Exercise directions:
From the entries that follow, report every line in which "none" occurs.

** Opening Records supplied block **

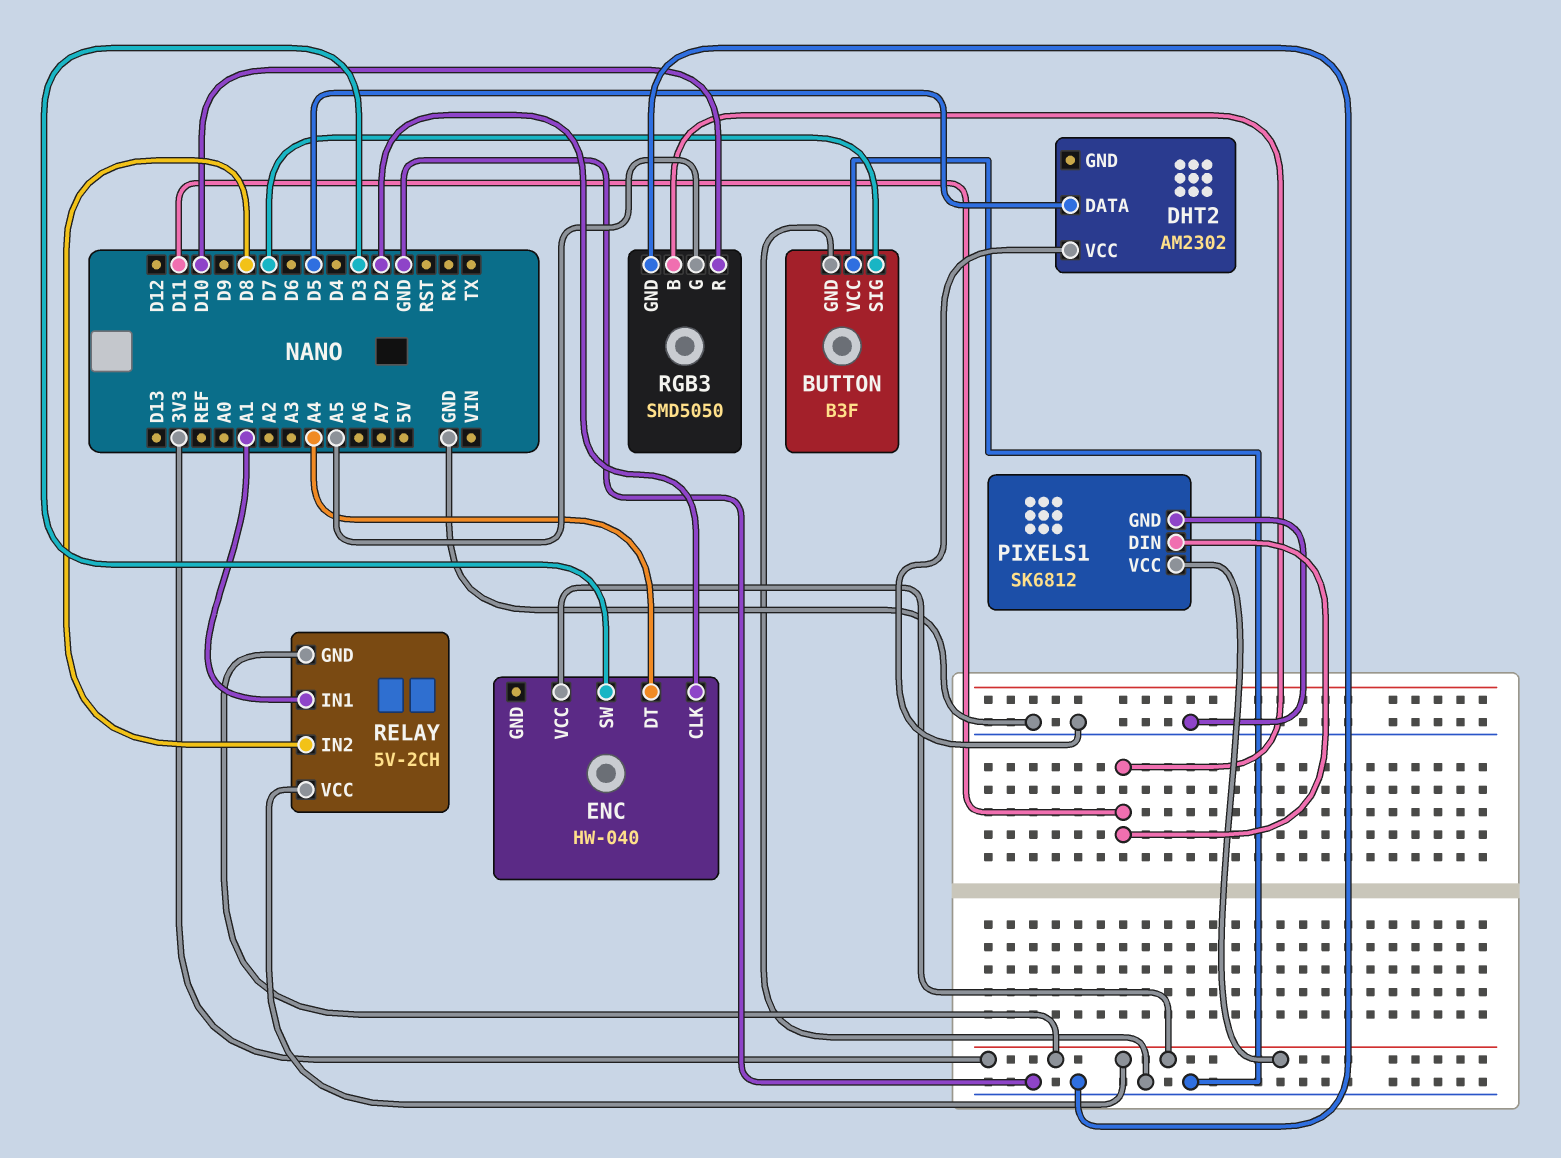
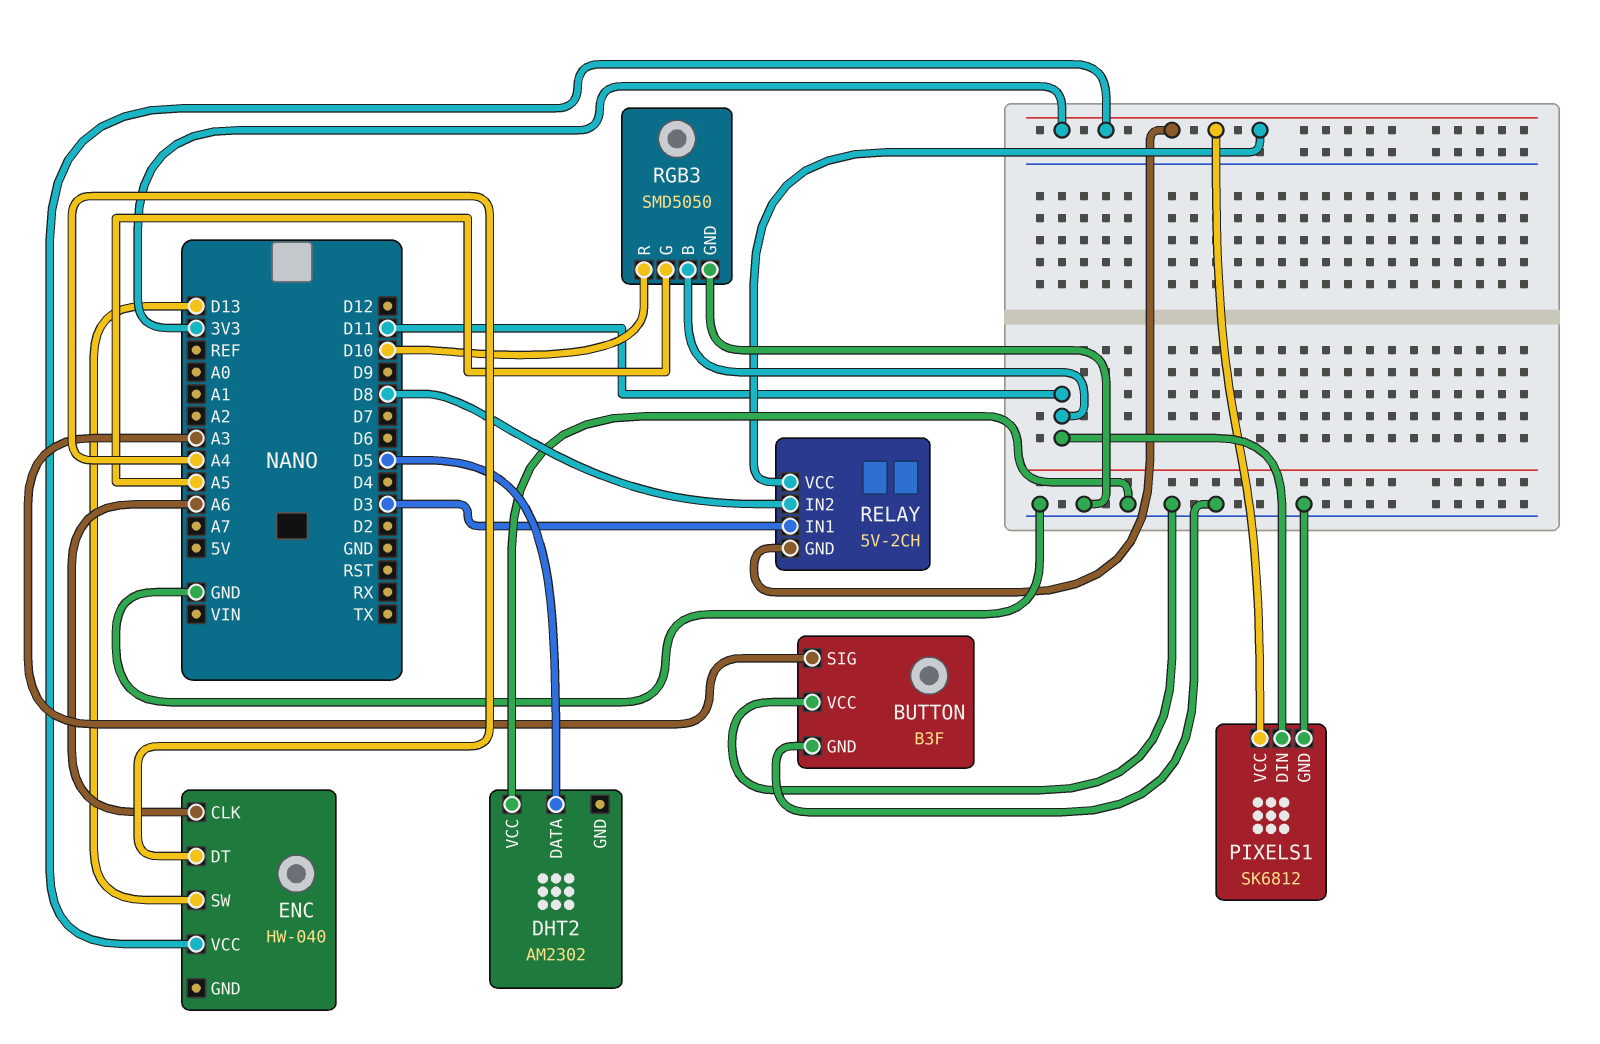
BUTTON pin SIG: D7 -> A3
ENC pin CLK: D2 -> A6
ENC pin SW: D3 -> D13
RELAY pin IN1: A1 -> D3

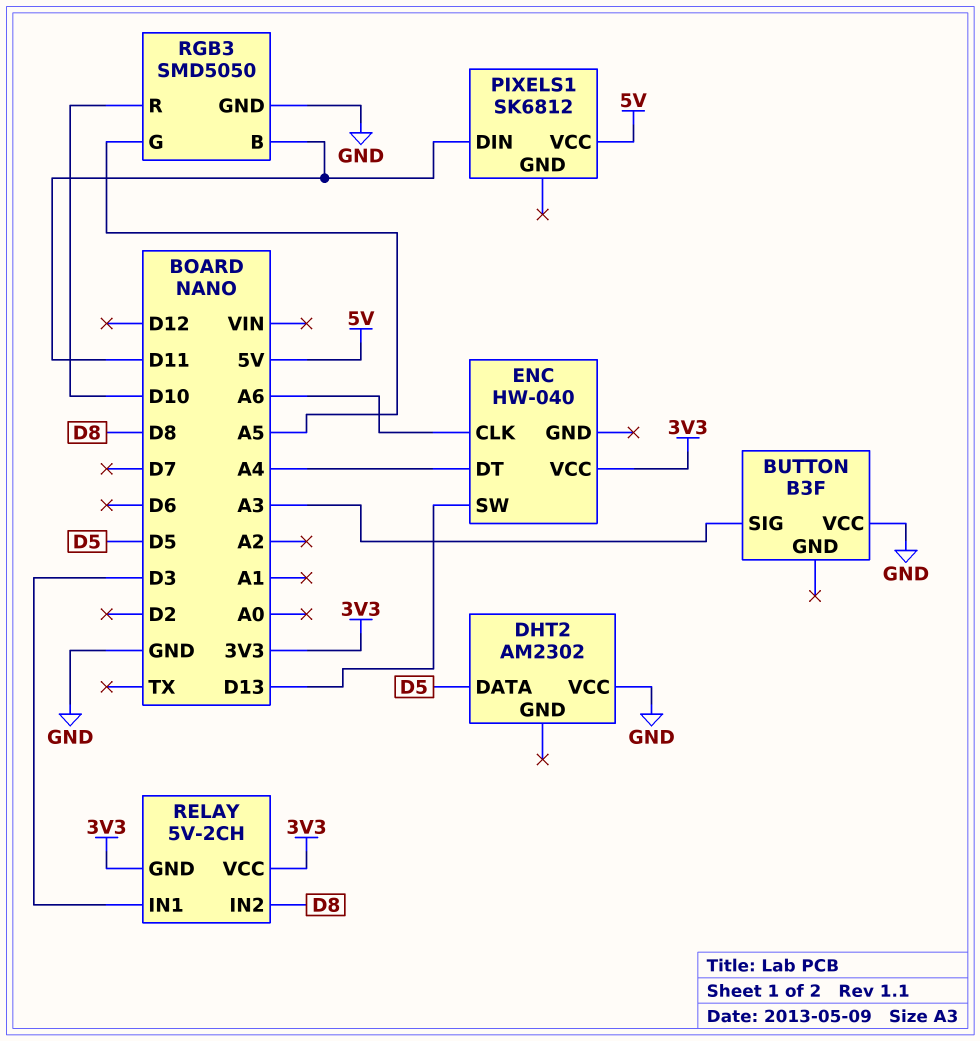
BUTTON pin GND: GND -> none
PIXELS1 pin GND: GND -> none
PIXELS1 pin VCC: 3V3 -> 5V

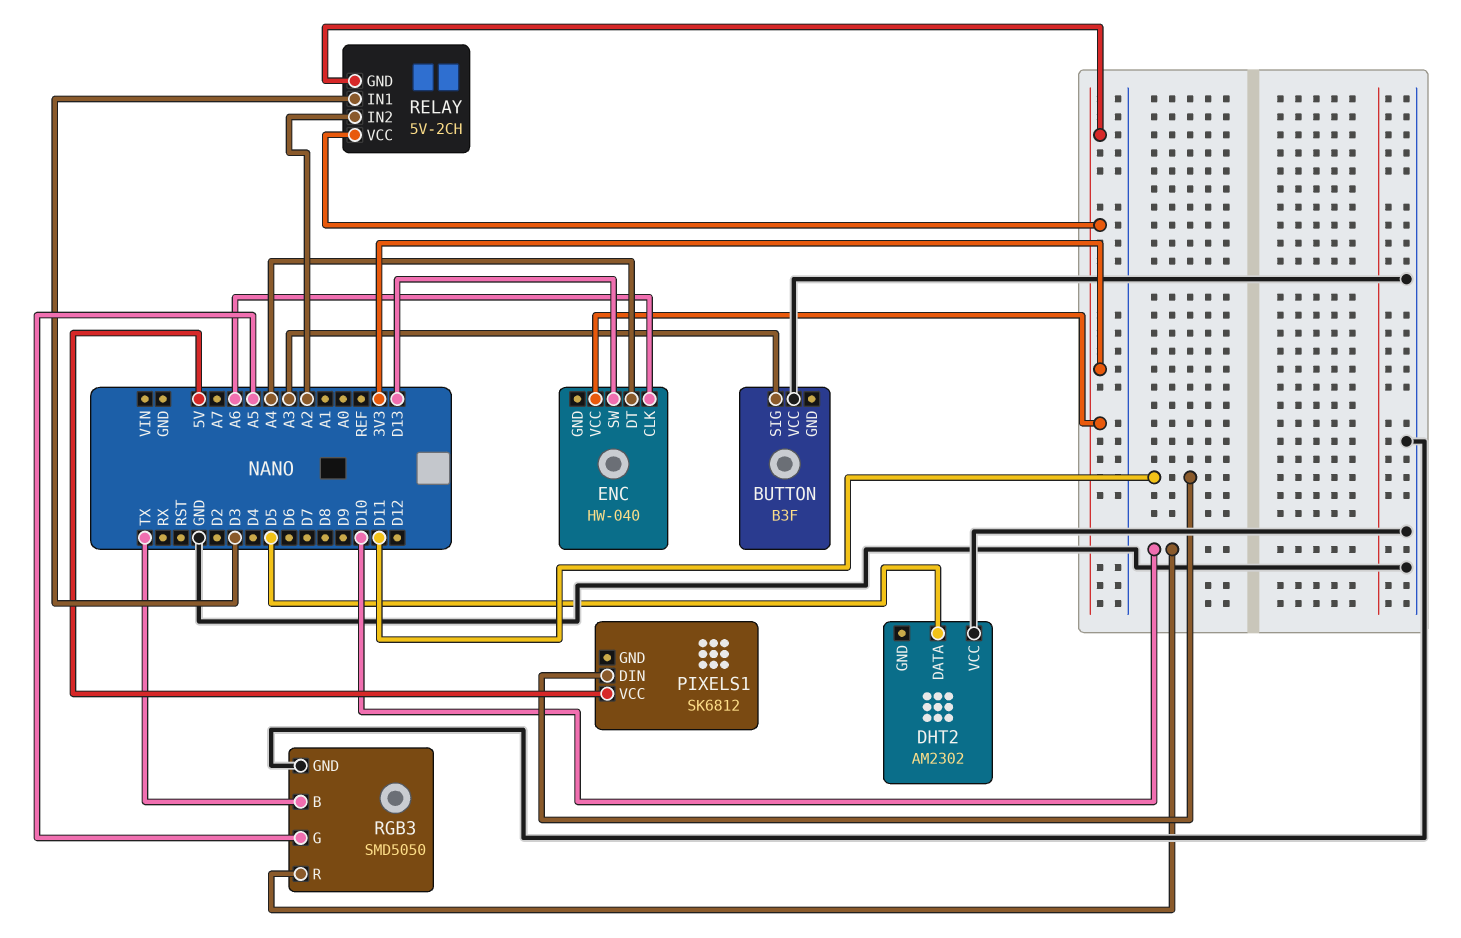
RELAY pin IN2: D8 -> A2
RGB3 pin B: D11 -> TX

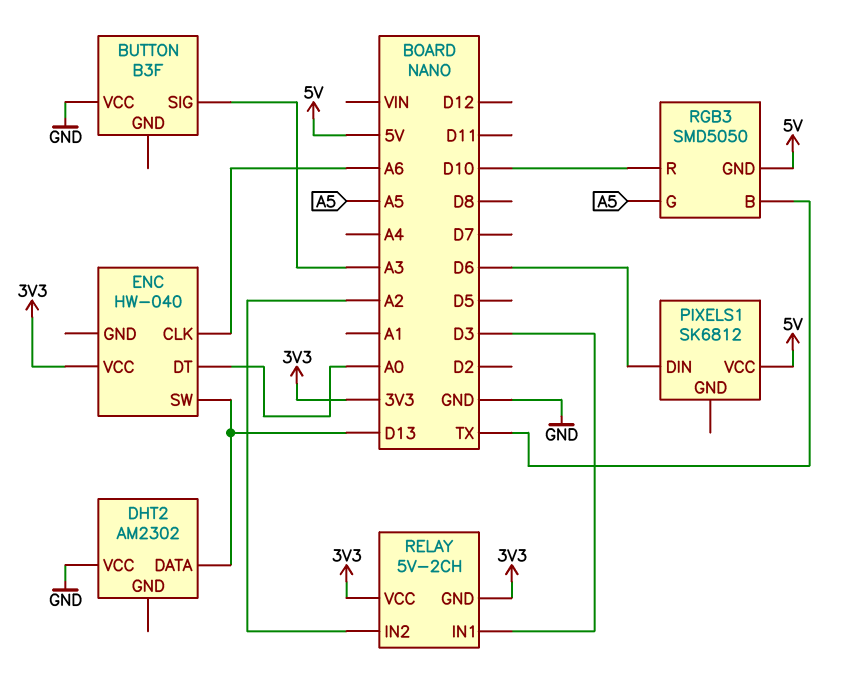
DHT2 pin DATA: D5 -> D13
ENC pin DT: A4 -> A0
PIXELS1 pin DIN: D11 -> D6
RGB3 pin GND: GND -> 5V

** Closing Records supplied block **

Your response:
BUTTON pin GND: GND -> none
PIXELS1 pin GND: GND -> none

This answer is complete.